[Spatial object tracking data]
_____
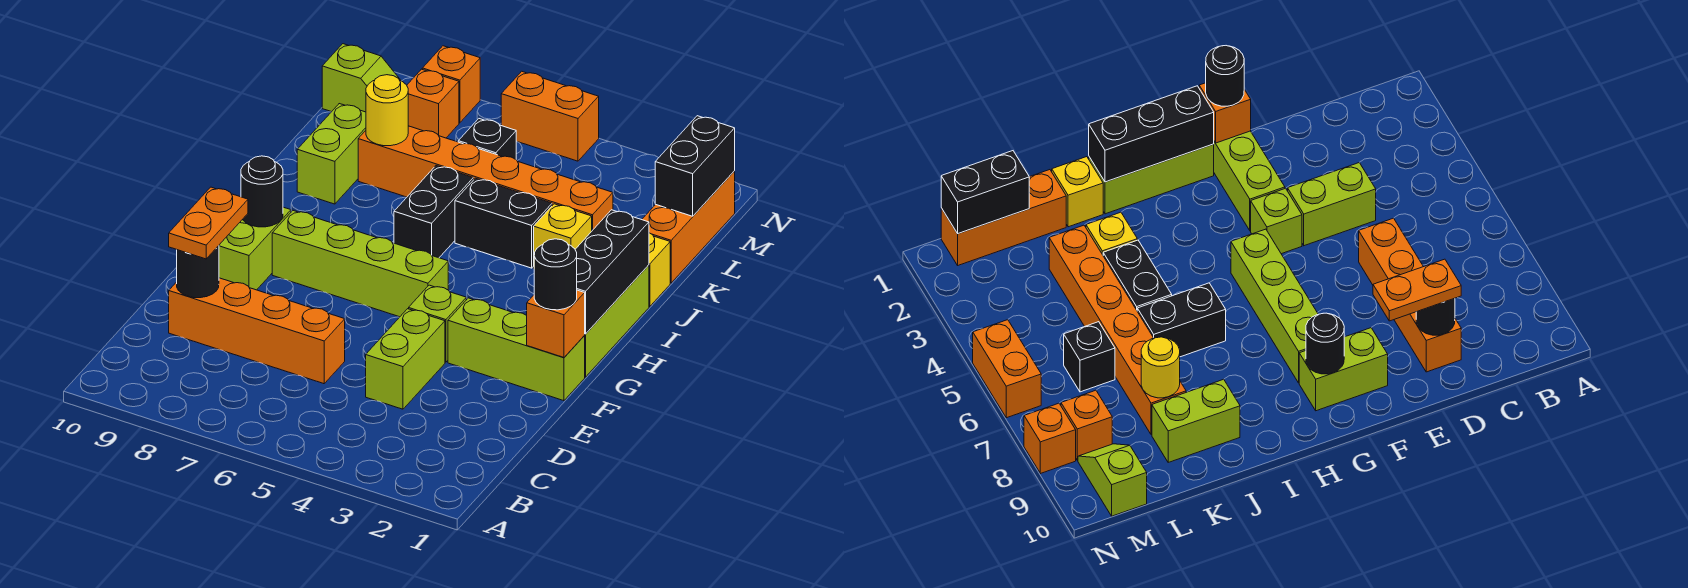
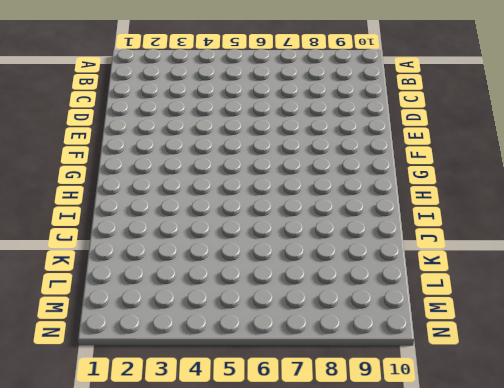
none -> lime brick D4:E4 level 1
none -> orange brick D6:D9 level 1
none -> lime brick F1:F3 level 1

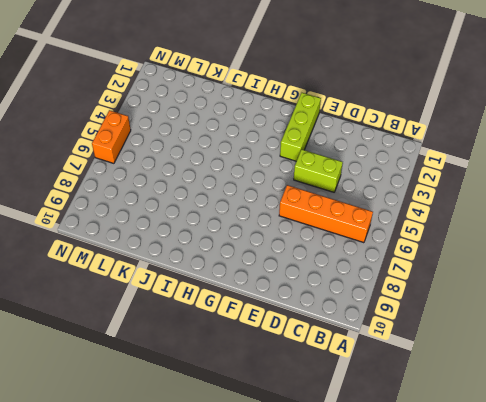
orange brick B6:E6 level 1 -> orange brick D6:D9 level 1
none -> lime brick F4 level 1
none -> lime brick F9:G9 level 1
none -> lime brick G1:I1 level 1

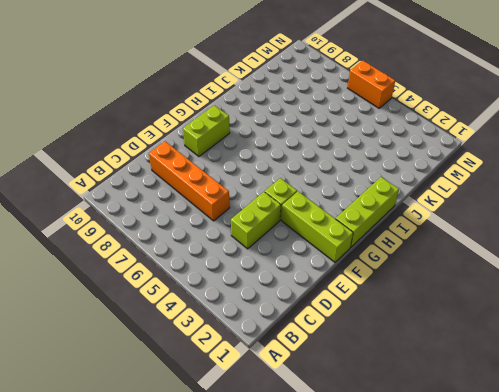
none -> lime brick G5:G8 level 1
none -> black brick I6:J6 level 1
none -> yellow brick J1 level 1

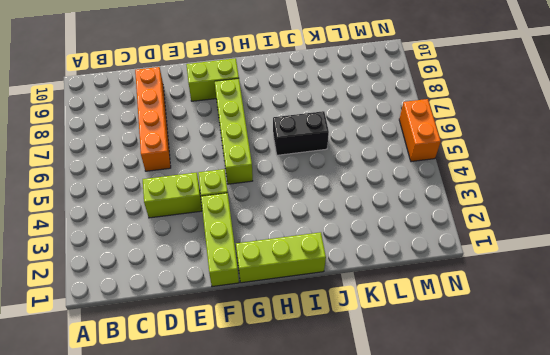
none -> yellow brick J1 level 1
none -> yellow brick J3 level 1
none -> black brick J4:J5 level 1

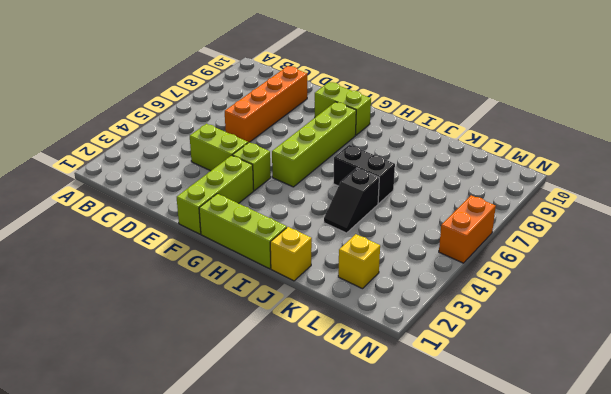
black slope J4:J5 level 1 top 5 -> black brick J4:J5 level 1
yellow brick L2 level 1 -> yellow brick J3 level 1
none -> lime brick J9:K9 level 1
none -> orange brick K1:M1 level 1
none -> orange brick K3:K8 level 1

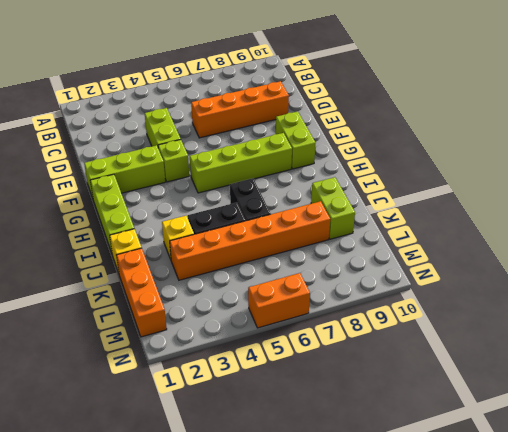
none -> black brick L6 level 1
none -> orange brick M8 level 1
none -> lime slope M9:M10 level 1 top 10

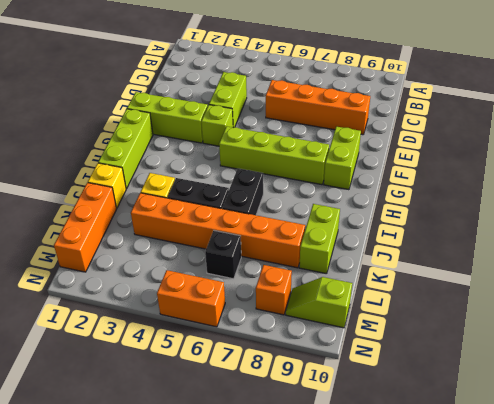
none -> orange brick N8 level 1
none -> black round brick D9 level 2
none -> orange brick F1 level 2

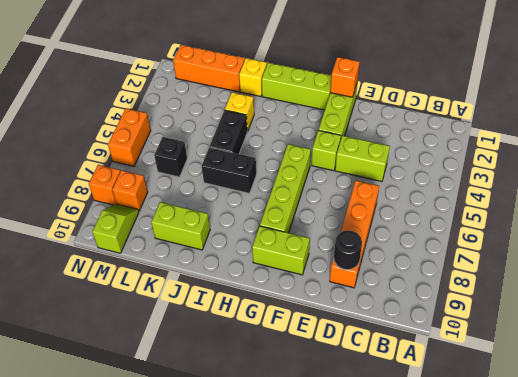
none -> orange brick K3:K8 level 1
none -> black brick G1:I1 level 2
none -> black round brick G9 level 2

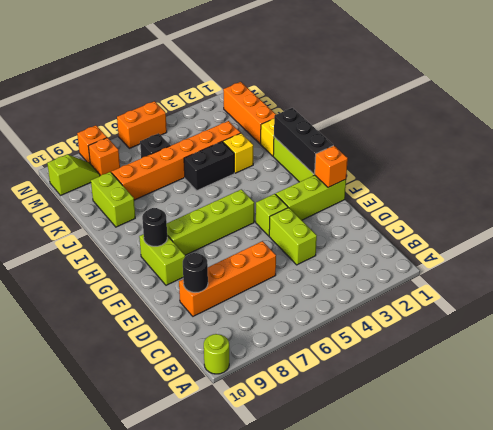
lime round brick A10 level 1 -> none
none -> black brick I6:J6 level 1
none -> yellow round brick K8 level 2
none -> black brick L1:M1 level 2

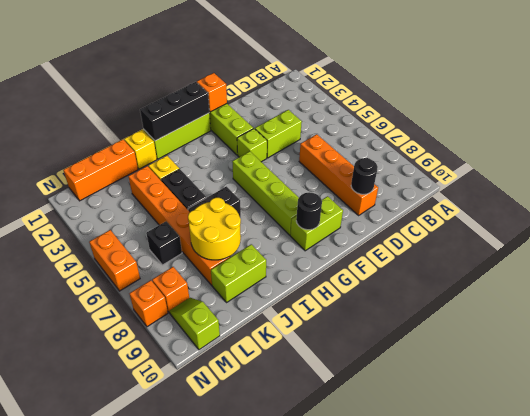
yellow round brick J7:K8 level 2 -> yellow round brick K8 level 2
none -> black brick L1:M1 level 2
none -> orange plate D9:E9 level 3
none -> black round brick F1 level 3

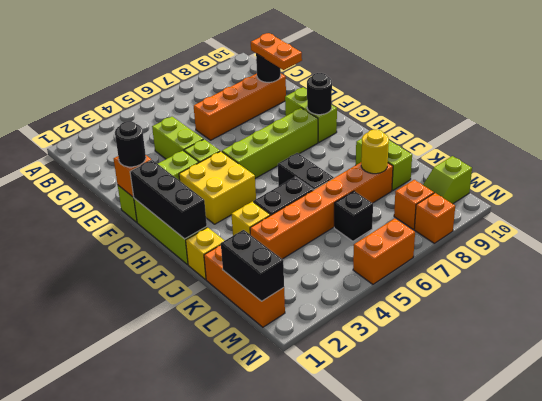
yellow brick G3:H4 level 1 -> none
_____
# Aim of the task
Please output the lines above beginning at the line with "none -> lime brick J9:K9 level 1" and ending after the line with "none -> black round brick D9 level 2", precisely as written and with no pictures.

# Completed task
none -> lime brick J9:K9 level 1
none -> orange brick K1:M1 level 1
none -> orange brick K3:K8 level 1

none -> black brick L6 level 1
none -> orange brick M8 level 1
none -> lime slope M9:M10 level 1 top 10

none -> orange brick N8 level 1
none -> black round brick D9 level 2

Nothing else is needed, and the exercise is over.